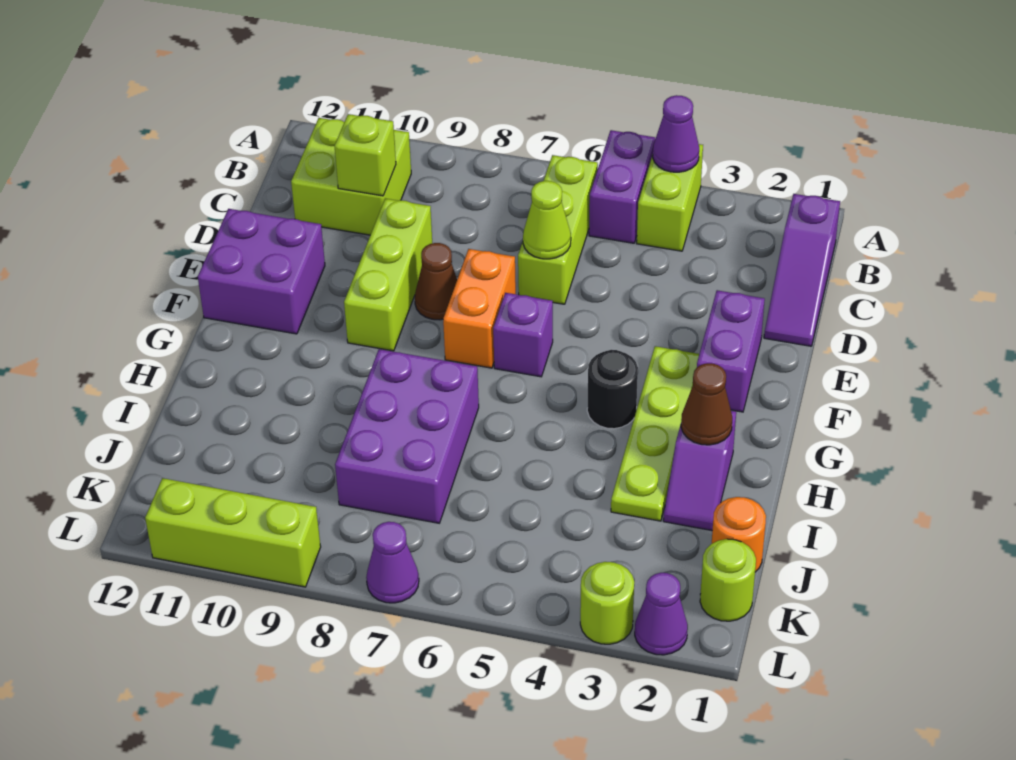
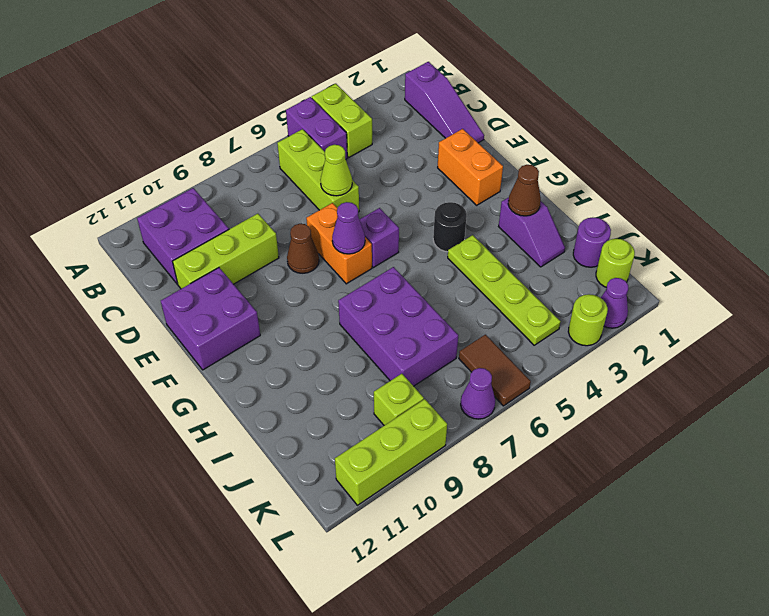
purple 1x1 cone [653,95,699,172] -> purple 1x1 cone moved to [332,202,365,254]
lime 2x2 brick [291,118,411,235] -> purple 2x2 brick [137,188,229,284]
lime 1x1 brick [335,114,396,196] -> lime 1x1 brick moved to [374,374,424,425]
lime 1x3 brick [344,198,432,351] -> lime 1x3 brick turned to [173,214,279,289]
purple 1x2 brick [697,290,765,412] -> orange 1x2 brick [438,129,503,205]
lime 1x4 plate [611,346,699,521] -> lime 1x4 plate moved to [448,235,561,345]
orange 1x1 round brick [712,497,766,572] -> purple 1x1 round brick [573,218,611,267]
none -> brown 1x2 tile [459,335,531,406]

WORK ITEM.
The answer must consist of every line from the entries above that contains "moved".

YOUR SOLUTION.
purple 1x1 cone [653,95,699,172] -> purple 1x1 cone moved to [332,202,365,254]
lime 1x1 brick [335,114,396,196] -> lime 1x1 brick moved to [374,374,424,425]
lime 1x4 plate [611,346,699,521] -> lime 1x4 plate moved to [448,235,561,345]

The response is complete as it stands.